Exercise goal
In the entries below, find every line with the string "boat" and copy it.

The input

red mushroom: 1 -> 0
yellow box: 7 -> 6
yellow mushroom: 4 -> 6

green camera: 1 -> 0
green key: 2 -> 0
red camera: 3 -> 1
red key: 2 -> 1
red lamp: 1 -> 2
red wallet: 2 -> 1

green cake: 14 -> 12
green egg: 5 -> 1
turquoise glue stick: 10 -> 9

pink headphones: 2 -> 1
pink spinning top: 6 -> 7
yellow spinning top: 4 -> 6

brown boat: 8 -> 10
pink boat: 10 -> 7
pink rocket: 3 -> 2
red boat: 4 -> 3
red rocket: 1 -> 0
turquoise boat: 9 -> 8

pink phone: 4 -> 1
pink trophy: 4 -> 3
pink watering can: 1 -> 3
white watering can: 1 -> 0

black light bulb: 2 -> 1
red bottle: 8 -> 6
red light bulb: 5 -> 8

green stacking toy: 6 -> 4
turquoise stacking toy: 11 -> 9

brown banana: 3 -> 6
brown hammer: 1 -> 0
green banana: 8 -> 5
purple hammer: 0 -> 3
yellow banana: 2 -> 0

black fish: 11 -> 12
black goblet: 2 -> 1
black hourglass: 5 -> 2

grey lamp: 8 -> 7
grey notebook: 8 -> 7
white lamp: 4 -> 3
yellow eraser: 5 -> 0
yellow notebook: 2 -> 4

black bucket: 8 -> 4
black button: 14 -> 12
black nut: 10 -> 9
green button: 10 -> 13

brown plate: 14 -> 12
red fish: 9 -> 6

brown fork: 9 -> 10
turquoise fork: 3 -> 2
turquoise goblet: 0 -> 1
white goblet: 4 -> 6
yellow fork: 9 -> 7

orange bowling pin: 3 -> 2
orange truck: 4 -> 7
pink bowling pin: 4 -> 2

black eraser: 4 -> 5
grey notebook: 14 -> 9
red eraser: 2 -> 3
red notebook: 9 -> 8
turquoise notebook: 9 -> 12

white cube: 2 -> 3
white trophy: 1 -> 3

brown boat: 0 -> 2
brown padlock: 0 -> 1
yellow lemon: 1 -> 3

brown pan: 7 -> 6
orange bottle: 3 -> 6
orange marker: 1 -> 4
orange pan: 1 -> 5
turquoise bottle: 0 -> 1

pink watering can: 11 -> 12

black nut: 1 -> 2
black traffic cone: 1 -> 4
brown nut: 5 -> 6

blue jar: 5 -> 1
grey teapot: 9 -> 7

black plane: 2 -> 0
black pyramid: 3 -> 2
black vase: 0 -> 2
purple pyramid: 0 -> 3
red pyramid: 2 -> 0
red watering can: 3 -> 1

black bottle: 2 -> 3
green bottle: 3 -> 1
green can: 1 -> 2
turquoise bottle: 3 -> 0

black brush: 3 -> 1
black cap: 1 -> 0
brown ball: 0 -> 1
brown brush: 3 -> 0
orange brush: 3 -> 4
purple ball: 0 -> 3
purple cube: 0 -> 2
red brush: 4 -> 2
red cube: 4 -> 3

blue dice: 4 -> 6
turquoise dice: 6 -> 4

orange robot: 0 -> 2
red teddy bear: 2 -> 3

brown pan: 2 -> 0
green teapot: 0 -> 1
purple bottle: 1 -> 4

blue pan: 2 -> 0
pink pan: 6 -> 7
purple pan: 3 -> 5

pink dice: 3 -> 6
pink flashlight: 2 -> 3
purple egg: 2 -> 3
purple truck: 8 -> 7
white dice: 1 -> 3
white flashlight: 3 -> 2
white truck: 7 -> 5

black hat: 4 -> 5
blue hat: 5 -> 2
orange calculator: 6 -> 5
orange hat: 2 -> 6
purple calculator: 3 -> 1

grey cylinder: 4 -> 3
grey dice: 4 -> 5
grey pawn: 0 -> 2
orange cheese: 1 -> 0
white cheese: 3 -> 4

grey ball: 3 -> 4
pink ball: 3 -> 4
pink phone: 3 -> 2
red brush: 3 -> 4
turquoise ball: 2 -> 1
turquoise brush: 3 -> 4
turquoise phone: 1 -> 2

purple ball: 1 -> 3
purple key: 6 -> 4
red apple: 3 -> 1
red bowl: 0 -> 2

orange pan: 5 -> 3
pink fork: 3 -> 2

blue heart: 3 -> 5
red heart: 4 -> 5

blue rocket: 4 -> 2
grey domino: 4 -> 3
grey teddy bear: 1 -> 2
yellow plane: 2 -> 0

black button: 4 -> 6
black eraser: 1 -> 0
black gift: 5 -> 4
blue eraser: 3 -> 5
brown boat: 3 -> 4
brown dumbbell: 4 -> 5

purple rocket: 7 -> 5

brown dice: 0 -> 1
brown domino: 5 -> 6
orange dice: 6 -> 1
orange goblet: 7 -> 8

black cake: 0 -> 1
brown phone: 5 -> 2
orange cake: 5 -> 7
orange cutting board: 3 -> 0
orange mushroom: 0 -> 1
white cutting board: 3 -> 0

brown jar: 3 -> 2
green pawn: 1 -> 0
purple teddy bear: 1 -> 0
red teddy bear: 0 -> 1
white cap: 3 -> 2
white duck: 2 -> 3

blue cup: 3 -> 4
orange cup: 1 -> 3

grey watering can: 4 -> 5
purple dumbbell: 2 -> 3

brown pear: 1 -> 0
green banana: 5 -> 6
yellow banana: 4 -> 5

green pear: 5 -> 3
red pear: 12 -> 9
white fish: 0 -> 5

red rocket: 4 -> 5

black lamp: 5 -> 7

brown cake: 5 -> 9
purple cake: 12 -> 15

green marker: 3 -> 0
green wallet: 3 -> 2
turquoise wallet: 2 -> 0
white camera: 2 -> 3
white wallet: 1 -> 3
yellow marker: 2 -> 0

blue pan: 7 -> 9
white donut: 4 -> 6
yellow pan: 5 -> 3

Result of this task
brown boat: 8 -> 10
pink boat: 10 -> 7
red boat: 4 -> 3
turquoise boat: 9 -> 8
brown boat: 0 -> 2
brown boat: 3 -> 4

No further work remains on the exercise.